#### Work request:
Apart from the images, reproduce all of the data word for word.

#### Provided material:
Content starts

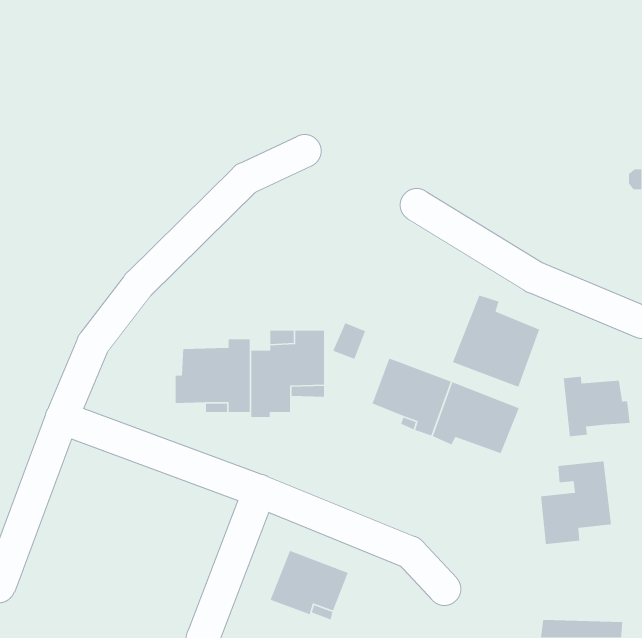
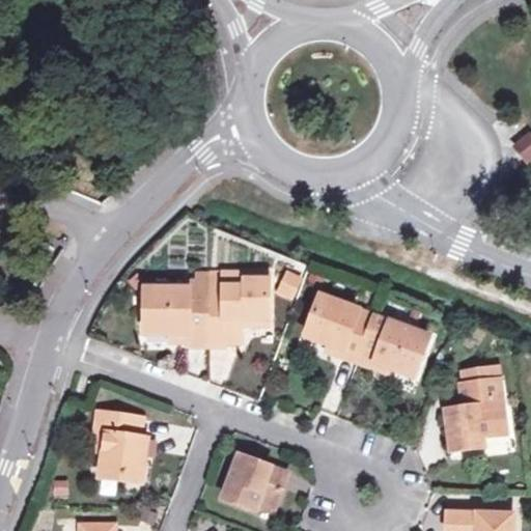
building: [452,294,540,388] -> none
building: [563,376,630,437] -> none
building: none -> [94,412,146,480]

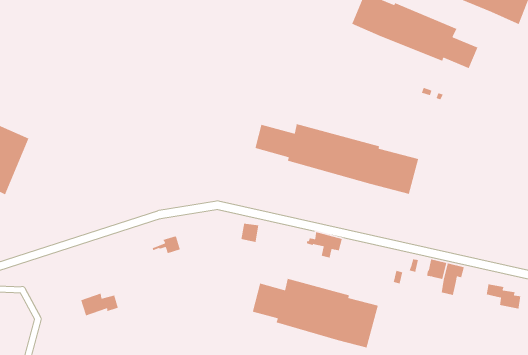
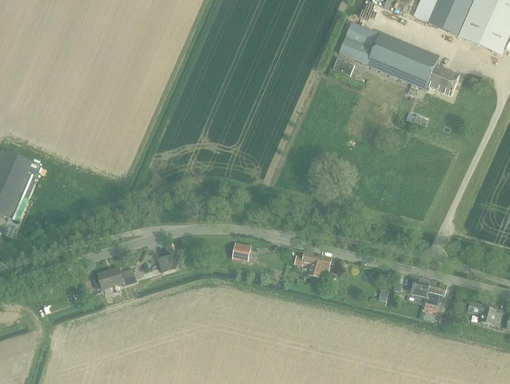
building: [254,123,419,195] -> none
building: [252,278,379,348] -> none
building: [80,292,119,316] -> [99,267,136,290]

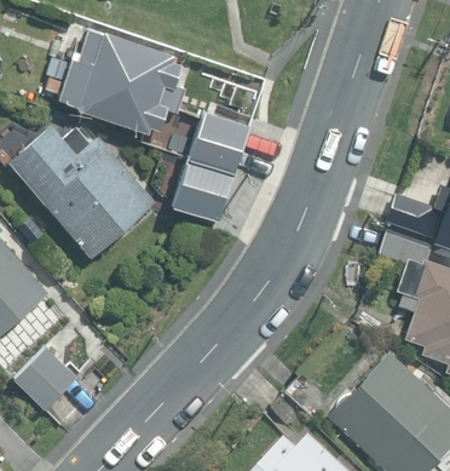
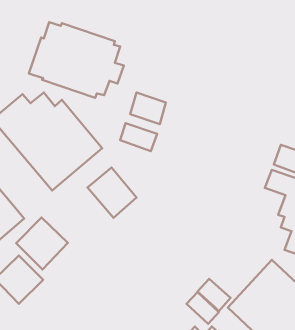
building: none -> [88,167,137,218]
building: none -> [16,218,68,270]

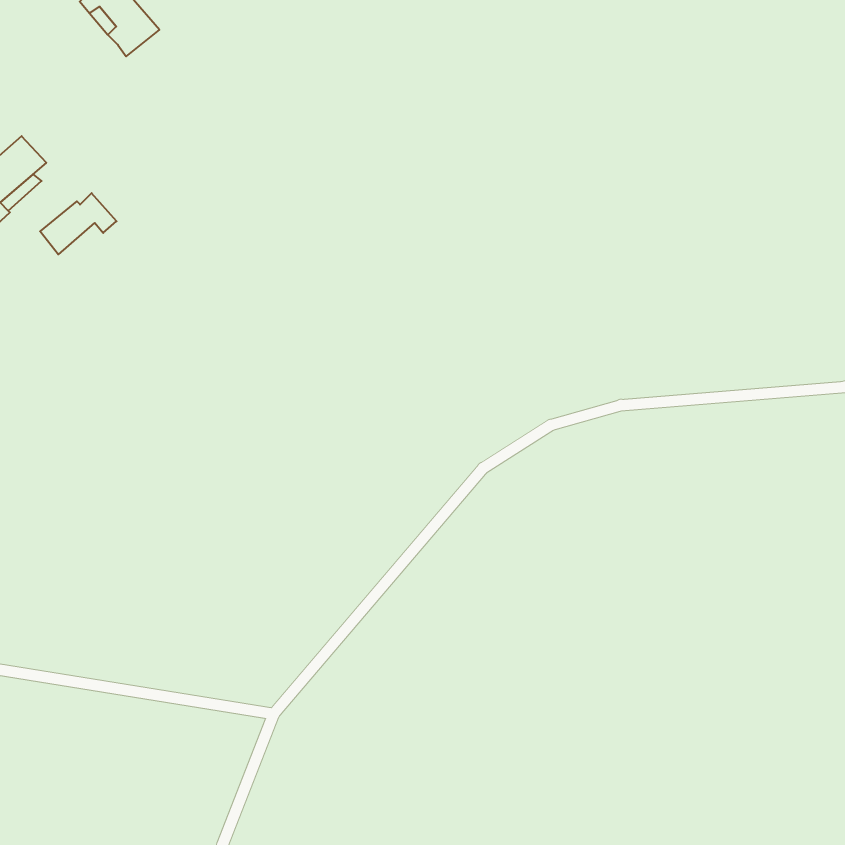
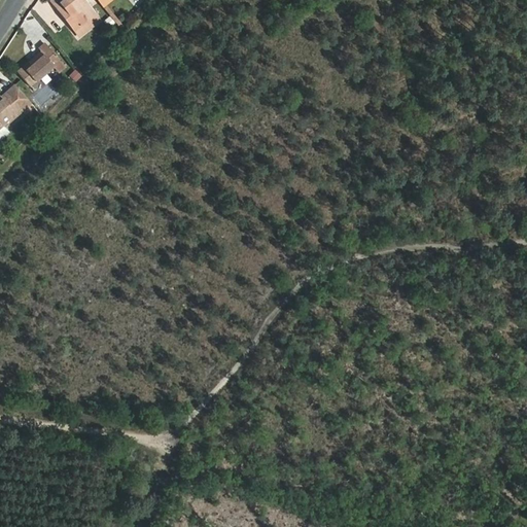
building: [40,193,117,254] -> [16,46,64,84]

Content ends

#### Solution to this exercise:
building: [452,294,540,388] -> none
building: [563,376,630,437] -> none
building: none -> [94,412,146,480]

building: [254,123,419,195] -> none
building: [252,278,379,348] -> none
building: [80,292,119,316] -> [99,267,136,290]

building: none -> [88,167,137,218]
building: none -> [16,218,68,270]

building: [40,193,117,254] -> [16,46,64,84]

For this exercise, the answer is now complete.